*EXERCISE INPUT*:
⁂

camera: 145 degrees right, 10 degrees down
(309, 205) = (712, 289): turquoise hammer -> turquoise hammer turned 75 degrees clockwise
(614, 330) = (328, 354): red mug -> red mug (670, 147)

⁂

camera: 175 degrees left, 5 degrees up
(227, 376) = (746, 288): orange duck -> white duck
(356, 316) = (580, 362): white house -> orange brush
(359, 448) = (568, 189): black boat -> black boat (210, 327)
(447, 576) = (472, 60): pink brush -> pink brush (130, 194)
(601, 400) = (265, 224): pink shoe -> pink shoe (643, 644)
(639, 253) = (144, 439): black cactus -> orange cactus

⁂

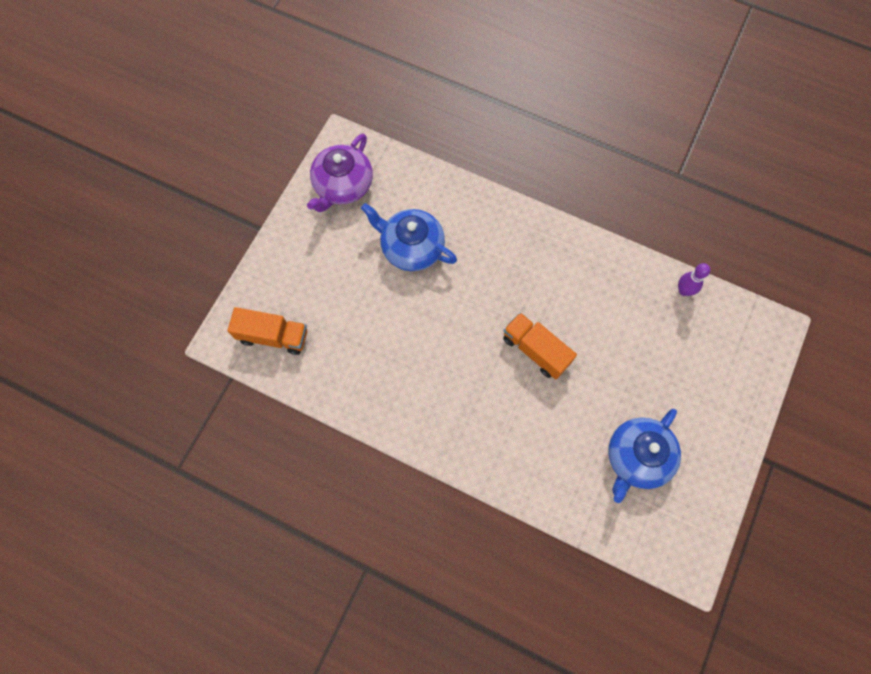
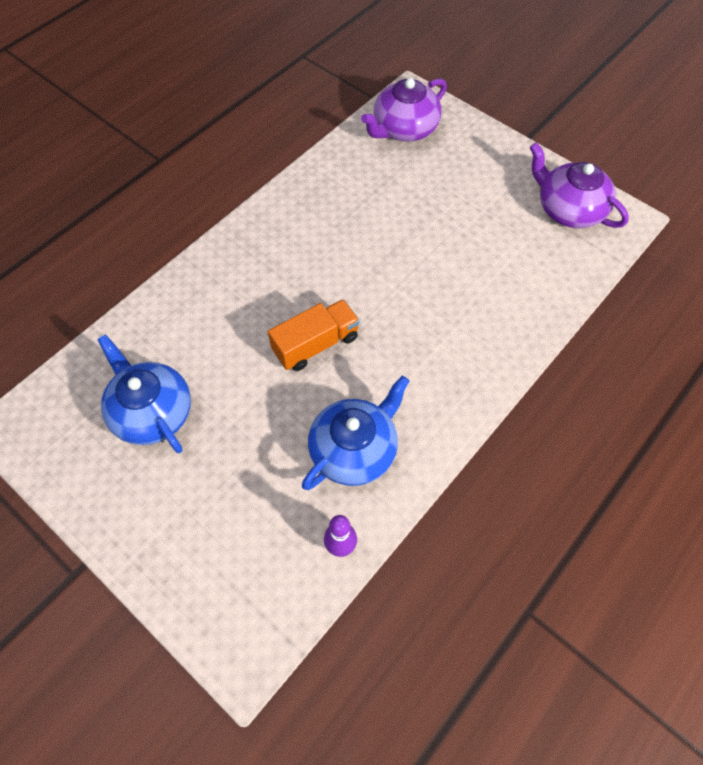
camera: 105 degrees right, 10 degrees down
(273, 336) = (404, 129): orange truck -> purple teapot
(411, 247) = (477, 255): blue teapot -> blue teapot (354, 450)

⁂

*REQUIREMENT*: Give solely the number of lines in the data that contain the string "brush".

*RESPONSE*: 2